## What needs to be done:
The answer is the data repeated in full, with no pictures included.

## Provided entries:
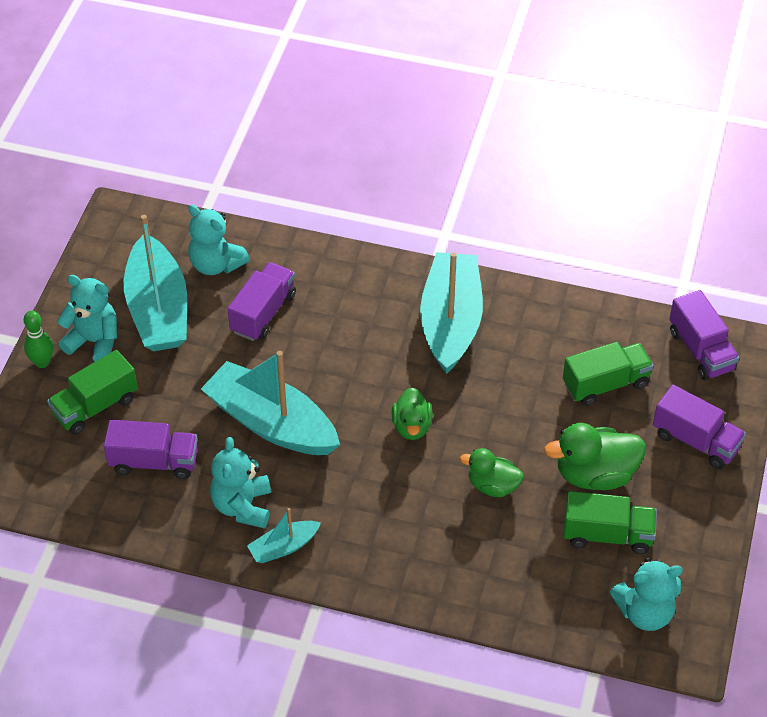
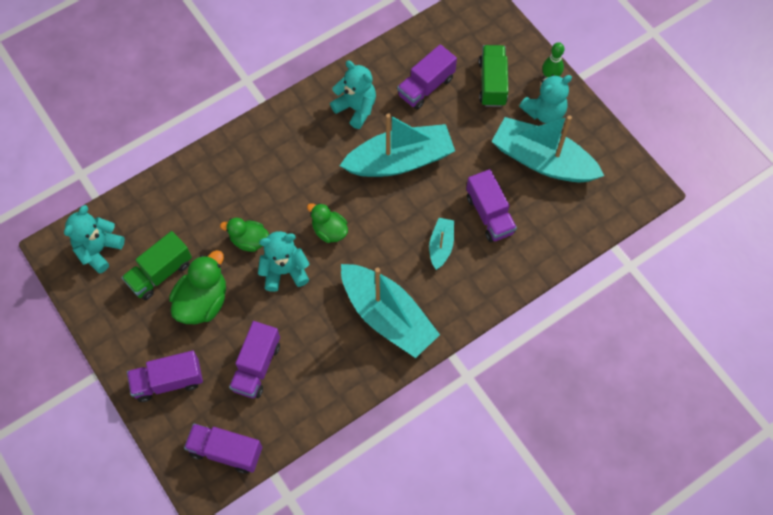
camera: 130 degrees right, 15 degrees up
(216, 264) = (554, 216): turquoise teddy bear -> turquoise teddy bear (284, 271)
(284, 547) = (311, 109): turquoise boat -> turquoise boat (441, 246)
(493, 486) = (249, 241): green duck -> green duck turned 135 degrees counterclockwise
(605, 384) = (256, 366): green truck -> purple truck

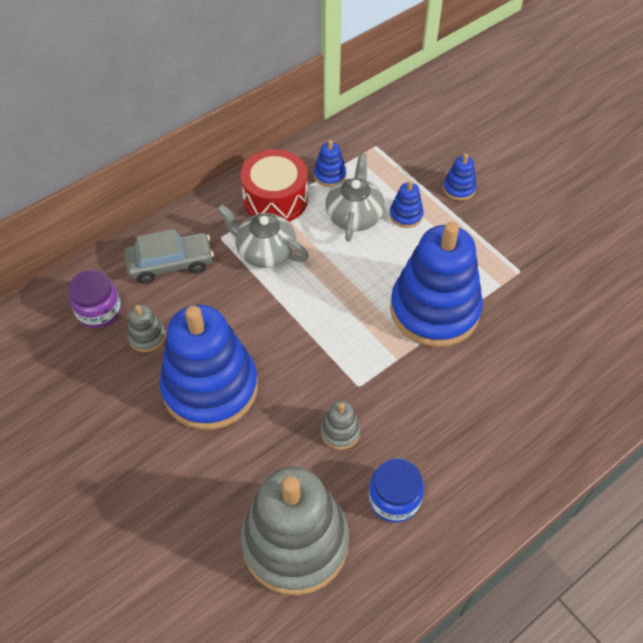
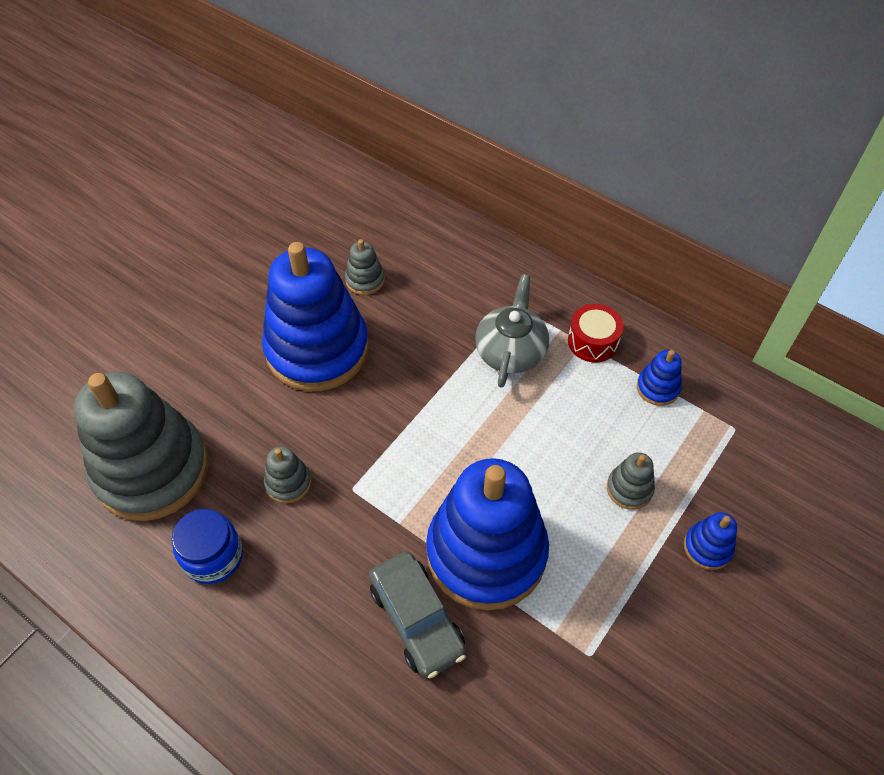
camera: 75 degrees right, 0 degrees up
(99, 310) = (385, 234): purple jar -> none
(170, 263) = (462, 272): grey car -> grey car (417, 619)
(275, 199) = (593, 341): red drum -> red drum, size x0.62
(354, 215) = (603, 429): grey teapot -> none
(406, 215) = (629, 489): blue stacking toy -> grey stacking toy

## Answer section:
camera: 130 degrees right, 15 degrees up
(216, 264) = (554, 216): turquoise teddy bear -> turquoise teddy bear (284, 271)
(284, 547) = (311, 109): turquoise boat -> turquoise boat (441, 246)
(493, 486) = (249, 241): green duck -> green duck turned 135 degrees counterclockwise
(605, 384) = (256, 366): green truck -> purple truck

camera: 75 degrees right, 0 degrees up
(99, 310) = (385, 234): purple jar -> none
(170, 263) = (462, 272): grey car -> grey car (417, 619)
(275, 199) = (593, 341): red drum -> red drum, size x0.62
(354, 215) = (603, 429): grey teapot -> none
(406, 215) = (629, 489): blue stacking toy -> grey stacking toy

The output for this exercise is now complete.